(Dataset entries)
***
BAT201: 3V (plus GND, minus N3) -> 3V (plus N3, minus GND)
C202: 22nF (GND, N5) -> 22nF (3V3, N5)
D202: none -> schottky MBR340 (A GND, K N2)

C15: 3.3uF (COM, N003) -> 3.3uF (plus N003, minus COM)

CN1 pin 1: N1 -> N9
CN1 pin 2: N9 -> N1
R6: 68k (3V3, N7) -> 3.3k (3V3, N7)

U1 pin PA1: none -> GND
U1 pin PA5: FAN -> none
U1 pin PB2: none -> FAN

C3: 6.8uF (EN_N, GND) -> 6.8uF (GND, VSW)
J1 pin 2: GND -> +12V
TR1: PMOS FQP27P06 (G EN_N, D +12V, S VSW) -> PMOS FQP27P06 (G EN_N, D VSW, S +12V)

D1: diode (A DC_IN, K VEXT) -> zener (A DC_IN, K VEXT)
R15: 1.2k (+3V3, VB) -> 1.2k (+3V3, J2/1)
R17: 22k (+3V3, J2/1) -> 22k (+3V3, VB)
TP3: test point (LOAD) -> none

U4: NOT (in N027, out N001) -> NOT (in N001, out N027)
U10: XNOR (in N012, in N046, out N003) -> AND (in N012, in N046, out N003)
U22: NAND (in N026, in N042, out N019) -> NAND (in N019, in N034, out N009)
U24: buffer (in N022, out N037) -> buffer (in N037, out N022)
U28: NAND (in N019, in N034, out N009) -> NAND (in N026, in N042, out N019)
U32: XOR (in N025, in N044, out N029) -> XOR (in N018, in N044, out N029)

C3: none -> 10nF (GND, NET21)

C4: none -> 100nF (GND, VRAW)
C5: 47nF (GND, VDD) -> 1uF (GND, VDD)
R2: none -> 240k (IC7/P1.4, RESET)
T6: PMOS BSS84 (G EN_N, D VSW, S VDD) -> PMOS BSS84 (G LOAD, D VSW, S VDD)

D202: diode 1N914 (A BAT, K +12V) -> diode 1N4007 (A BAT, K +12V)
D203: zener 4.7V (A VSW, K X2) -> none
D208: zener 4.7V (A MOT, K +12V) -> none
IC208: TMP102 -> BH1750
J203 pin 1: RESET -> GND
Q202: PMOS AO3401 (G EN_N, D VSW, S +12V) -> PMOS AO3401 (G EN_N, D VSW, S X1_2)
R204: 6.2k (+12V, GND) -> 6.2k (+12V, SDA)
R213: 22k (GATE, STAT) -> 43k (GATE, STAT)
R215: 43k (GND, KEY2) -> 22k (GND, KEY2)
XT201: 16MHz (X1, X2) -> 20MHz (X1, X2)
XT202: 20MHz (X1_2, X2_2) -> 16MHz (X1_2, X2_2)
***
Reproduce, exactly, all the lines shown above.

Output below –
BAT201: 3V (plus GND, minus N3) -> 3V (plus N3, minus GND)
C202: 22nF (GND, N5) -> 22nF (3V3, N5)
D202: none -> schottky MBR340 (A GND, K N2)

C15: 3.3uF (COM, N003) -> 3.3uF (plus N003, minus COM)

CN1 pin 1: N1 -> N9
CN1 pin 2: N9 -> N1
R6: 68k (3V3, N7) -> 3.3k (3V3, N7)

U1 pin PA1: none -> GND
U1 pin PA5: FAN -> none
U1 pin PB2: none -> FAN

C3: 6.8uF (EN_N, GND) -> 6.8uF (GND, VSW)
J1 pin 2: GND -> +12V
TR1: PMOS FQP27P06 (G EN_N, D +12V, S VSW) -> PMOS FQP27P06 (G EN_N, D VSW, S +12V)

D1: diode (A DC_IN, K VEXT) -> zener (A DC_IN, K VEXT)
R15: 1.2k (+3V3, VB) -> 1.2k (+3V3, J2/1)
R17: 22k (+3V3, J2/1) -> 22k (+3V3, VB)
TP3: test point (LOAD) -> none

U4: NOT (in N027, out N001) -> NOT (in N001, out N027)
U10: XNOR (in N012, in N046, out N003) -> AND (in N012, in N046, out N003)
U22: NAND (in N026, in N042, out N019) -> NAND (in N019, in N034, out N009)
U24: buffer (in N022, out N037) -> buffer (in N037, out N022)
U28: NAND (in N019, in N034, out N009) -> NAND (in N026, in N042, out N019)
U32: XOR (in N025, in N044, out N029) -> XOR (in N018, in N044, out N029)

C3: none -> 10nF (GND, NET21)

C4: none -> 100nF (GND, VRAW)
C5: 47nF (GND, VDD) -> 1uF (GND, VDD)
R2: none -> 240k (IC7/P1.4, RESET)
T6: PMOS BSS84 (G EN_N, D VSW, S VDD) -> PMOS BSS84 (G LOAD, D VSW, S VDD)

D202: diode 1N914 (A BAT, K +12V) -> diode 1N4007 (A BAT, K +12V)
D203: zener 4.7V (A VSW, K X2) -> none
D208: zener 4.7V (A MOT, K +12V) -> none
IC208: TMP102 -> BH1750
J203 pin 1: RESET -> GND
Q202: PMOS AO3401 (G EN_N, D VSW, S +12V) -> PMOS AO3401 (G EN_N, D VSW, S X1_2)
R204: 6.2k (+12V, GND) -> 6.2k (+12V, SDA)
R213: 22k (GATE, STAT) -> 43k (GATE, STAT)
R215: 43k (GND, KEY2) -> 22k (GND, KEY2)
XT201: 16MHz (X1, X2) -> 20MHz (X1, X2)
XT202: 20MHz (X1_2, X2_2) -> 16MHz (X1_2, X2_2)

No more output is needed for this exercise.